#### What is being asked
Output the line containing "recolor | nazumun" and each line after it through the end of the data, exactly as written, with pictures left out.

========================

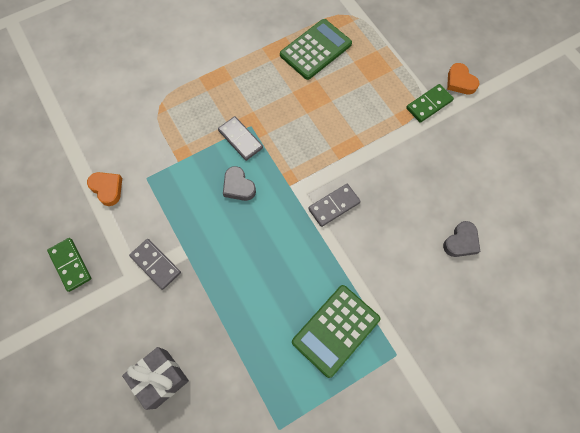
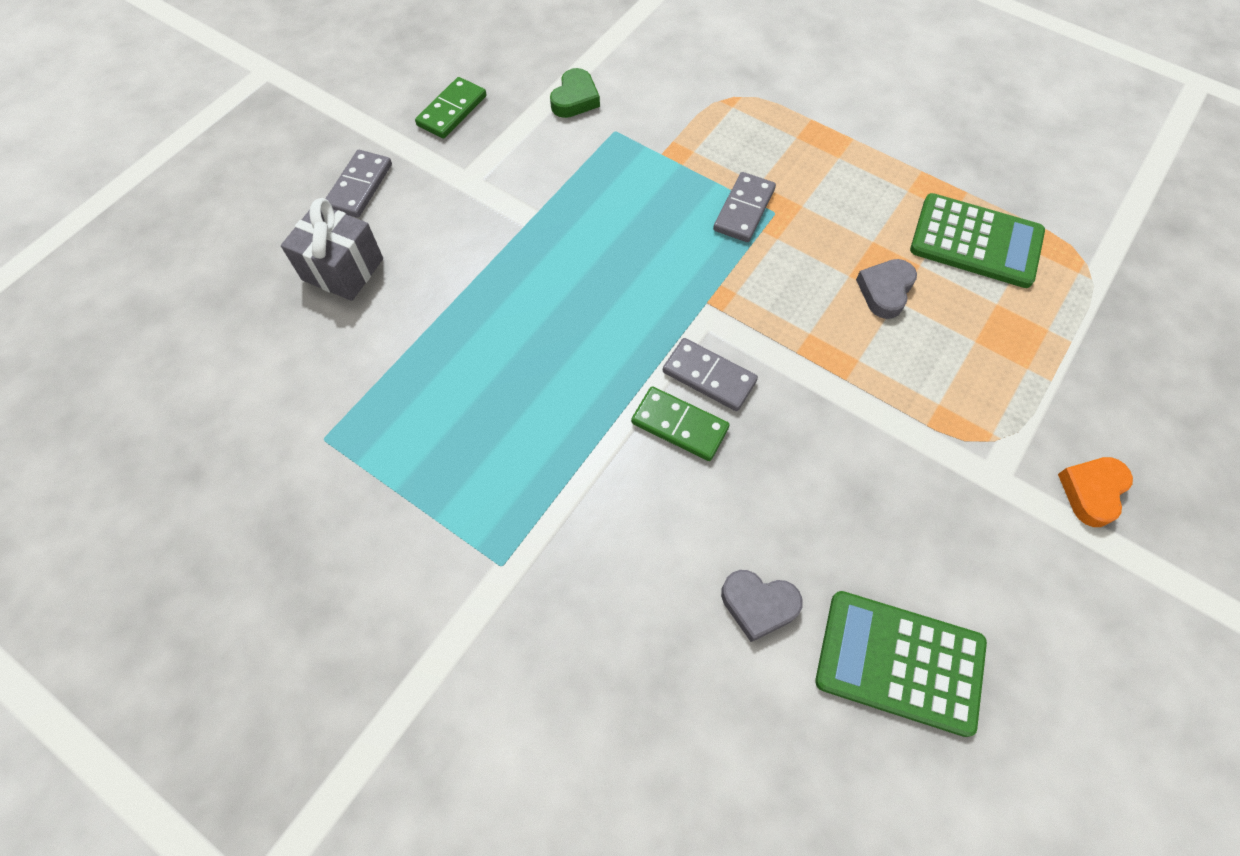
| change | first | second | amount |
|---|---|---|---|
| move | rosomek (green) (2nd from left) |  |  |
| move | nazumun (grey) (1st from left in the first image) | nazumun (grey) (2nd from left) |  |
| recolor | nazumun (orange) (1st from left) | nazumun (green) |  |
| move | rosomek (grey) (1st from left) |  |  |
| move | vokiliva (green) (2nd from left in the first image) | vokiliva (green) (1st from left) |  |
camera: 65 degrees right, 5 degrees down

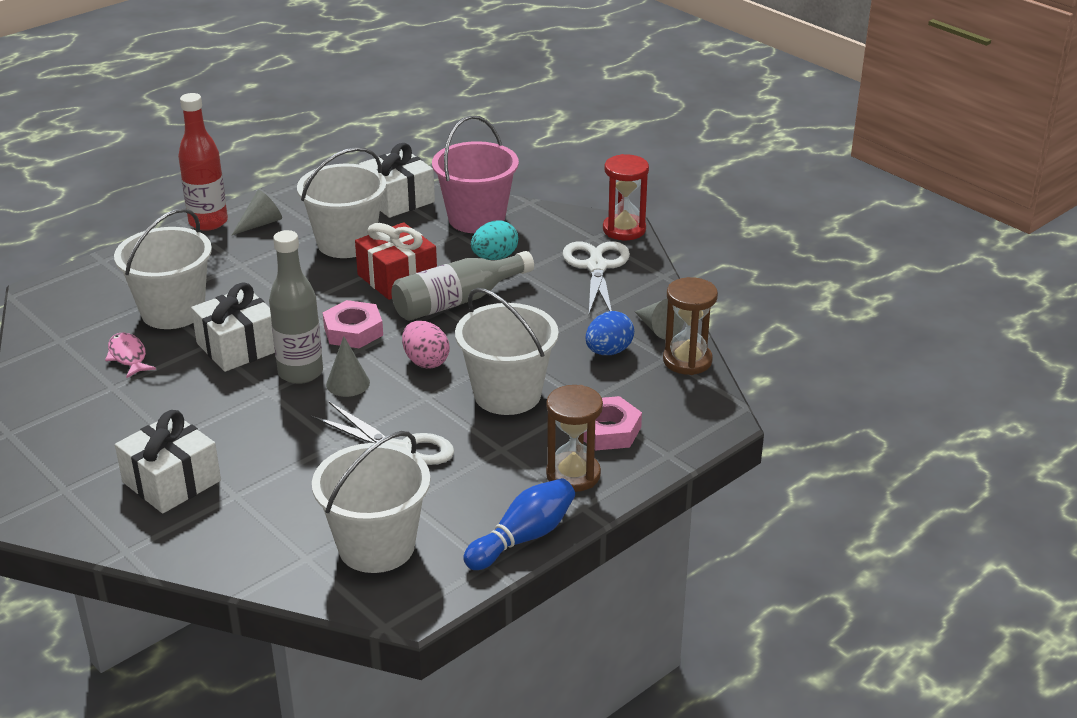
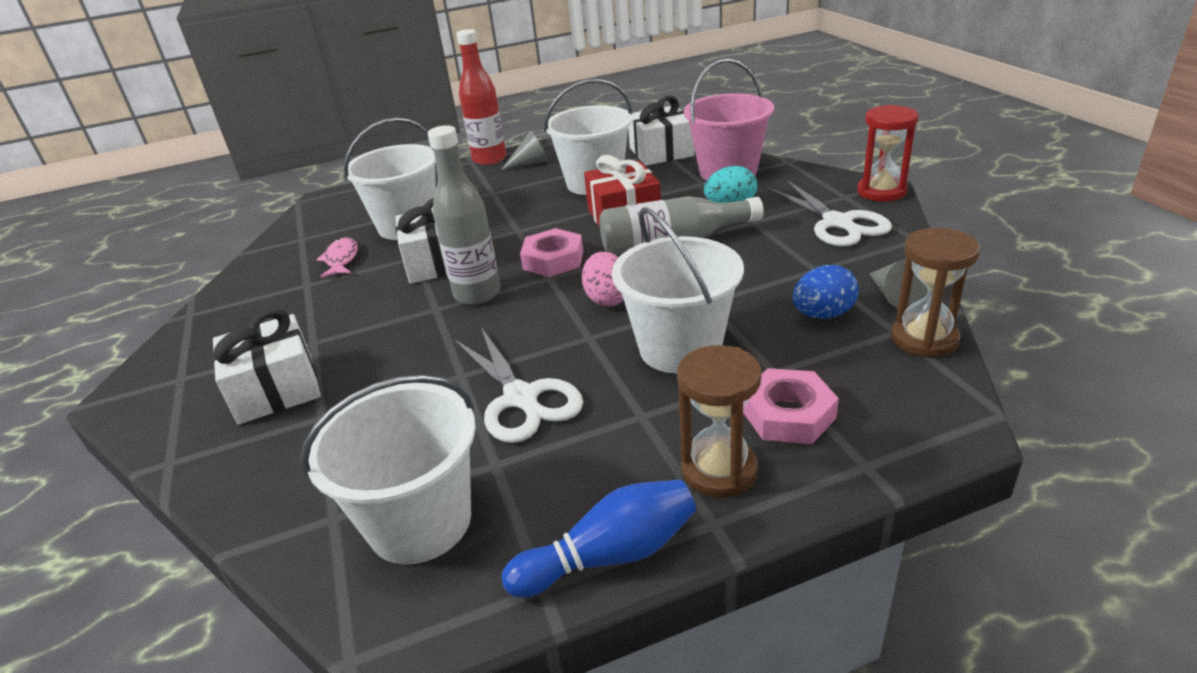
| change | first | second | amount |
|---|---|---|---|
| rotate |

========================

#### Exercise response
| recolor | nazumun (orange) (1st from left) | nazumun (green) |  |
| move | rosomek (grey) (1st from left) |  |  |
| move | vokiliva (green) (2nd from left in the first image) | vokiliva (green) (1st from left) |  |
camera: 65 degrees right, 5 degrees down

| change | first | second | amount |
|---|---|---|---|
| rotate |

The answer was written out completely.